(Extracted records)
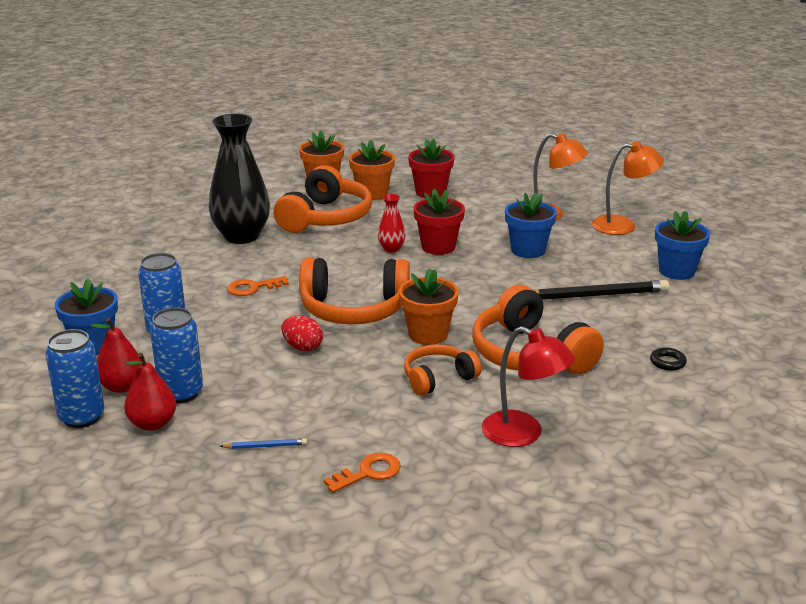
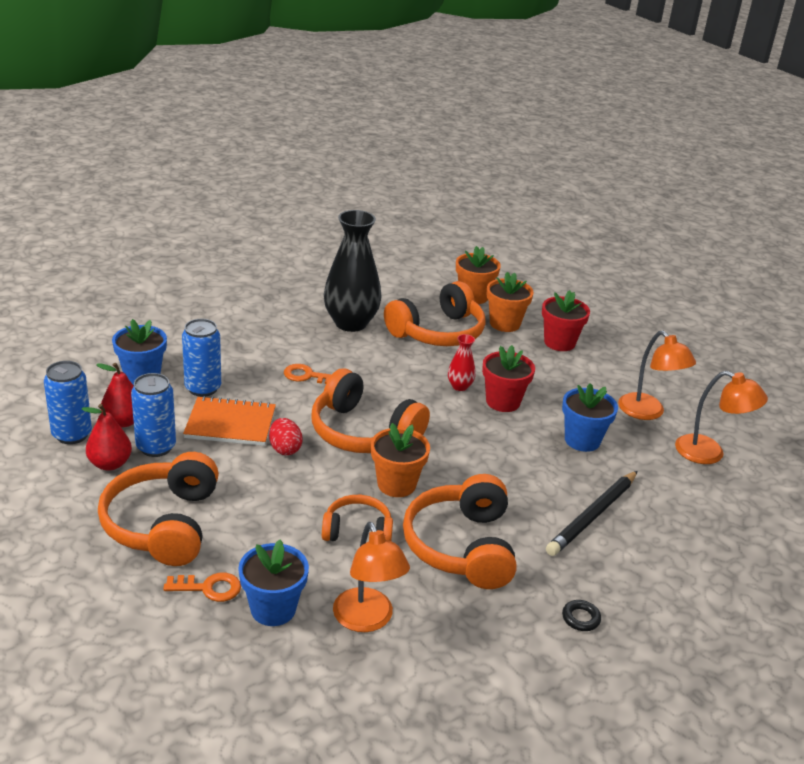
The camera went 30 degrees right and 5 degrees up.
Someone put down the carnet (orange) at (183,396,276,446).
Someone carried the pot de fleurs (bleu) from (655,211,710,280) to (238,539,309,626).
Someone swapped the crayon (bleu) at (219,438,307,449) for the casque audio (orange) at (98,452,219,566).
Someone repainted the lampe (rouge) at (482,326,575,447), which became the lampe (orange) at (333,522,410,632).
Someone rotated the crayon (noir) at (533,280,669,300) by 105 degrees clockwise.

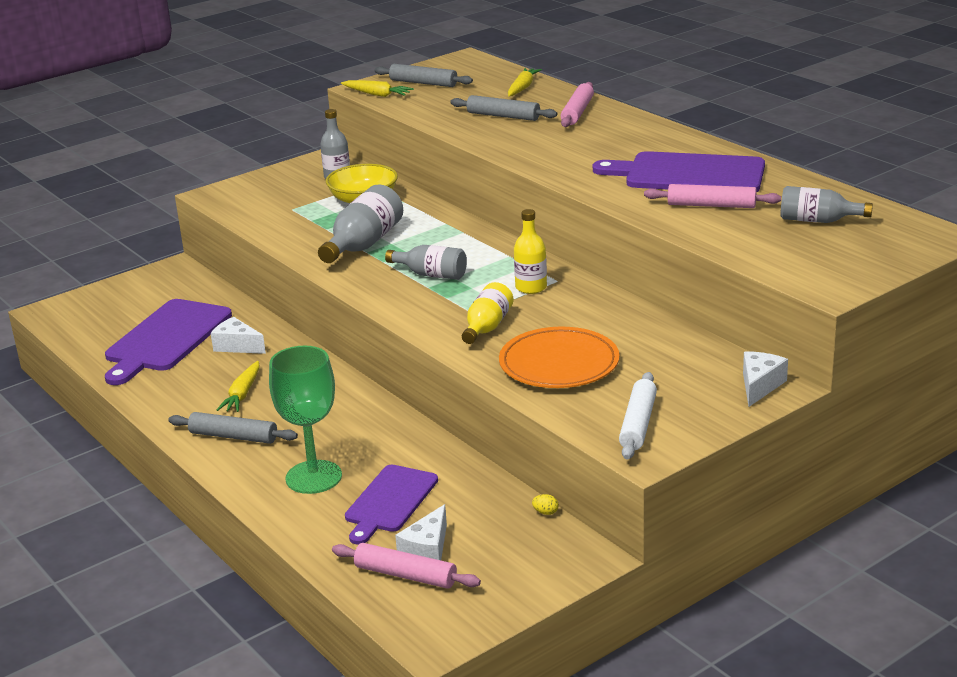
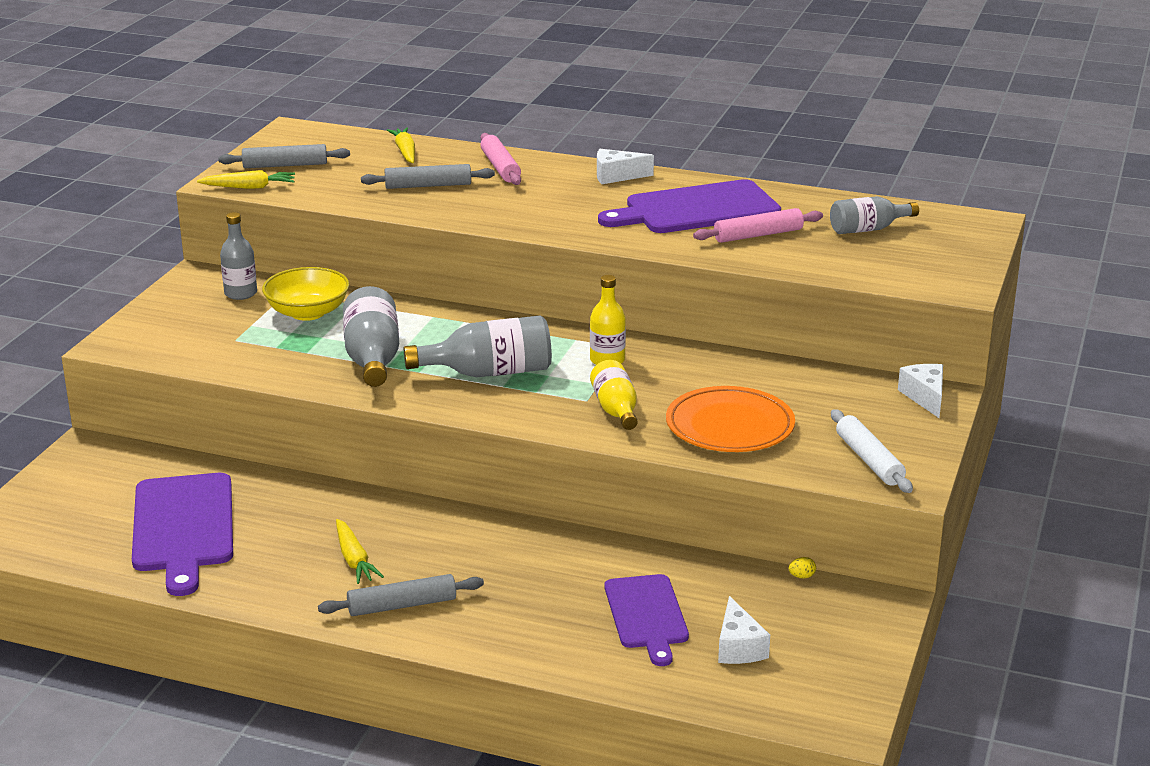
The camera went 35 degrees left and 0 degrees up.
Someone took away the verre à pied (vert) at (269,346,342,494).
Someone took away the rouleau à pâtisserie (rose) at (332,543,481,589).
Someone carried the fromage (blanc) from (211,317,266,354) to (597,149,654,184).
Someone scaled the bouteille (gris) at (385,245,467,280) by 1.53.

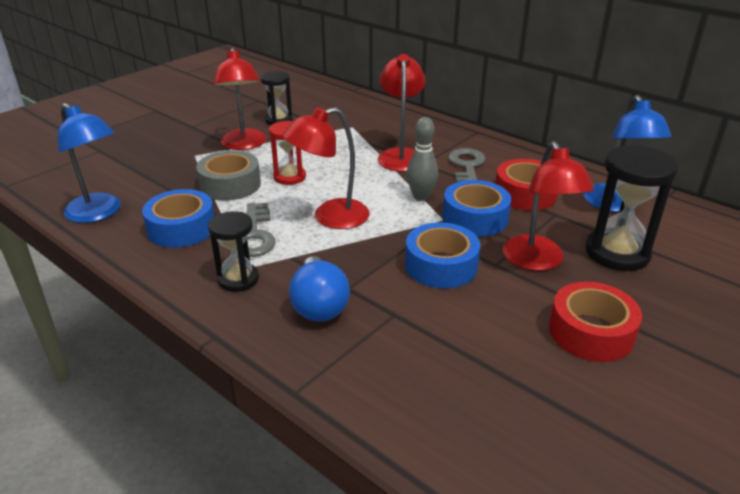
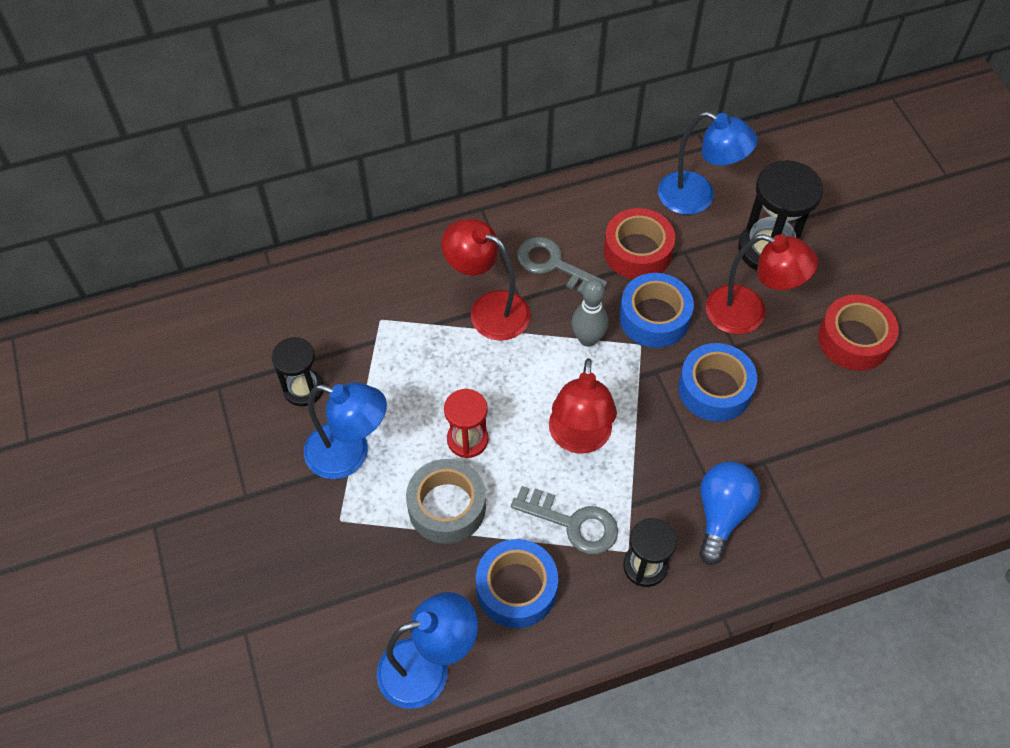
The camera went 60 degrees left and 25 degrees up.
Someone repainted the lampe (rouge) at (213,47,266,150), which became the lampe (bleu) at (304,382,387,479).
Someone rotated the ampoule (bleu) at (289,256,350,322) by 90 degrees counterclockwise.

**ABOUT THIS TASK**:
No picture should be included when the data are set down again exactly.

**REPLY**:
The camera went 30 degrees right and 5 degrees up.
Someone put down the carnet (orange) at (183,396,276,446).
Someone carried the pot de fleurs (bleu) from (655,211,710,280) to (238,539,309,626).
Someone swapped the crayon (bleu) at (219,438,307,449) for the casque audio (orange) at (98,452,219,566).
Someone repainted the lampe (rouge) at (482,326,575,447), which became the lampe (orange) at (333,522,410,632).
Someone rotated the crayon (noir) at (533,280,669,300) by 105 degrees clockwise.

The camera went 35 degrees left and 0 degrees up.
Someone took away the verre à pied (vert) at (269,346,342,494).
Someone took away the rouleau à pâtisserie (rose) at (332,543,481,589).
Someone carried the fromage (blanc) from (211,317,266,354) to (597,149,654,184).
Someone scaled the bouteille (gris) at (385,245,467,280) by 1.53.

The camera went 60 degrees left and 25 degrees up.
Someone repainted the lampe (rouge) at (213,47,266,150), which became the lampe (bleu) at (304,382,387,479).
Someone rotated the ampoule (bleu) at (289,256,350,322) by 90 degrees counterclockwise.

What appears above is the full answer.